Please return the lines, both ends included, that run from the one containing "(460, 156) = (297, 104): grey" to the last line of the data below, exactly and alone.
Start of DATASET EXTRACT
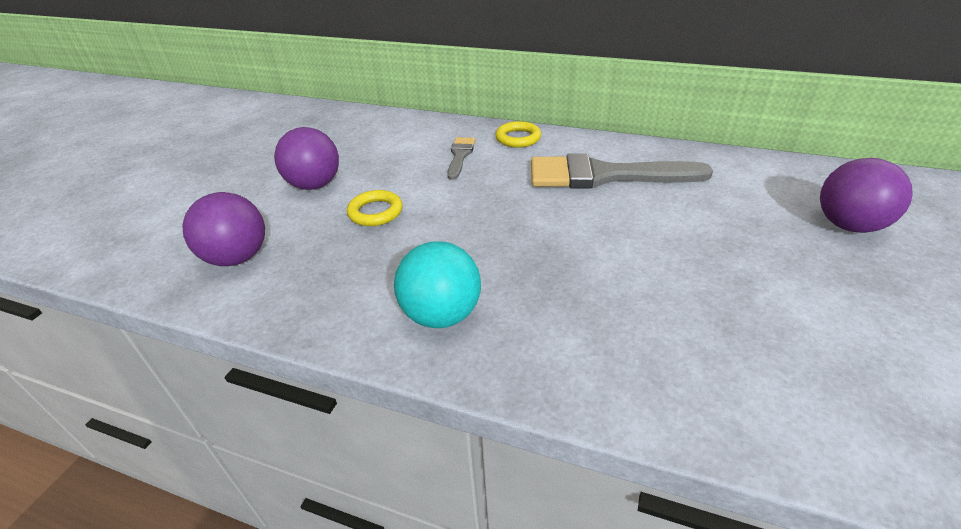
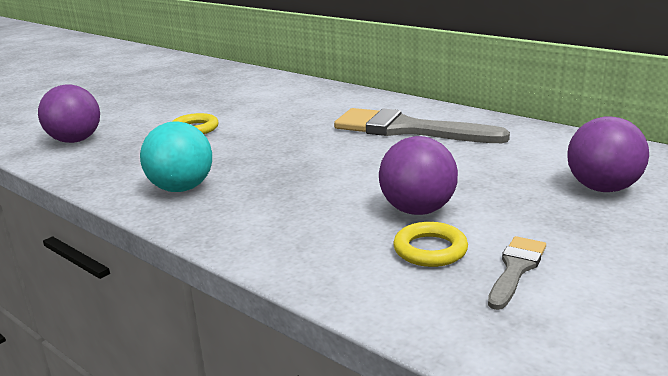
camera: 20 degrees right, 15 degrees down
(314, 185) = (167, 109): purple ball -> purple ball (417, 210)
(460, 156) = (297, 104): grey brush -> grey brush (516, 269)
(518, 138) = (360, 98): yellow ring -> yellow ring (430, 250)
End of DATASET EXTRACT
§ **RESPONSE**
(460, 156) = (297, 104): grey brush -> grey brush (516, 269)
(518, 138) = (360, 98): yellow ring -> yellow ring (430, 250)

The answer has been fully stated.